Your task ▸
Start with the first line of the records below. Output each line exactly, ending with the one that contains "(384, 353) = (456, 342): grey hat -> none".

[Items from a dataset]
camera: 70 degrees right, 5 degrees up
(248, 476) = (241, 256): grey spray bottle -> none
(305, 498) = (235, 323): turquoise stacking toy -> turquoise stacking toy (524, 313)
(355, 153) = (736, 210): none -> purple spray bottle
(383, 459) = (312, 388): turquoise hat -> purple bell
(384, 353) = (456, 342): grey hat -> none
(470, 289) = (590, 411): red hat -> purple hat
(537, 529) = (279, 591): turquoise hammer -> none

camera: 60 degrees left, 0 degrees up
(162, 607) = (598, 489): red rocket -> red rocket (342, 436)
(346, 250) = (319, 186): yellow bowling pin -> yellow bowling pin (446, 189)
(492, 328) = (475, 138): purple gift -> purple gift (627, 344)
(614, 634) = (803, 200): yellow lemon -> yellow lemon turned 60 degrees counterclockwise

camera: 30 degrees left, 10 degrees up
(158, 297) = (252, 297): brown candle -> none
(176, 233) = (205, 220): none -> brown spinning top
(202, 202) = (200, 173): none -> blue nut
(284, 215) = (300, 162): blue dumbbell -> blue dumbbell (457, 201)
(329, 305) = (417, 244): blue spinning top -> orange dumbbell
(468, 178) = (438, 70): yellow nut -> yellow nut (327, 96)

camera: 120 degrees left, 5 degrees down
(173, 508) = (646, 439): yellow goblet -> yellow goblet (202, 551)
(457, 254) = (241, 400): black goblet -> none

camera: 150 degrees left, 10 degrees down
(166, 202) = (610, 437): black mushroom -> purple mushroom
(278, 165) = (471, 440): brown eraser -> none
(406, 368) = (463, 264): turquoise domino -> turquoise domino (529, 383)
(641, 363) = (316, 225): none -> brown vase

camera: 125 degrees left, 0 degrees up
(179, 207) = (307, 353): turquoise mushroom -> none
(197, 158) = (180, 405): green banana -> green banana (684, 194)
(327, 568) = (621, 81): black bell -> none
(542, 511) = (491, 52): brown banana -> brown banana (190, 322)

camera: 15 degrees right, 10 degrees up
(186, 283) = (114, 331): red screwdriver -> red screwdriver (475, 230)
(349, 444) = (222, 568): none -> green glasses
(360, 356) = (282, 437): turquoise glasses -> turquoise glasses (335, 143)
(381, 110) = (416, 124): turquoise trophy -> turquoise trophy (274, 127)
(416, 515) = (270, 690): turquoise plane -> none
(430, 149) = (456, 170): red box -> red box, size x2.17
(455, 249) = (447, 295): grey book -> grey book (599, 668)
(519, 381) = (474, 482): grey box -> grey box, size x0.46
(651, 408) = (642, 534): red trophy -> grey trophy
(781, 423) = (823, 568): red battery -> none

Reply ▸
camera: 70 degrees right, 5 degrees up
(248, 476) = (241, 256): grey spray bottle -> none
(305, 498) = (235, 323): turquoise stacking toy -> turquoise stacking toy (524, 313)
(355, 153) = (736, 210): none -> purple spray bottle
(383, 459) = (312, 388): turquoise hat -> purple bell
(384, 353) = (456, 342): grey hat -> none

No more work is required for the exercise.